Given data —
—————
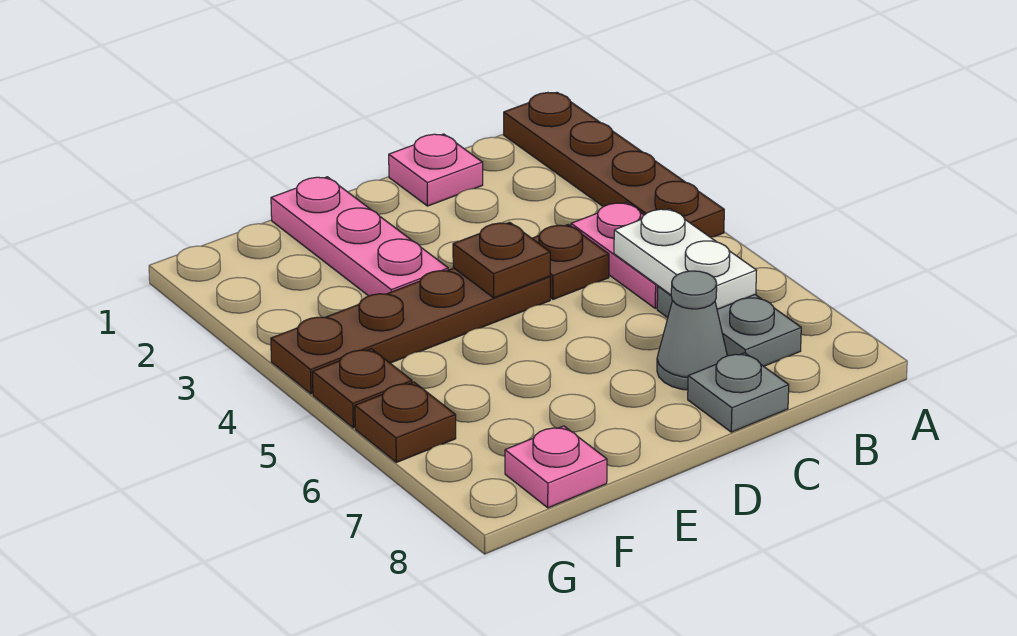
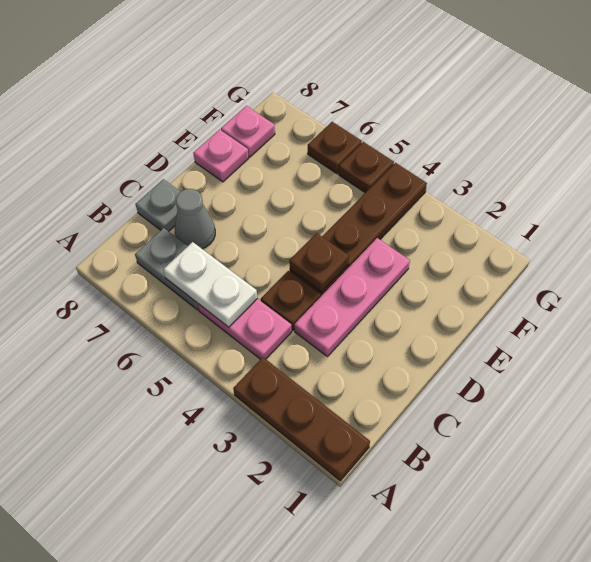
brown plate A1:A4 level 1 -> brown plate A1:A3 level 1
pink plate C1 level 1 -> pink plate E8 level 1
pink plate E1:E3 level 1 -> pink plate C3:E3 level 1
—————
Could you copy each line above exactly as written, minus any pictures?

Response —
brown plate A1:A4 level 1 -> brown plate A1:A3 level 1
pink plate C1 level 1 -> pink plate E8 level 1
pink plate E1:E3 level 1 -> pink plate C3:E3 level 1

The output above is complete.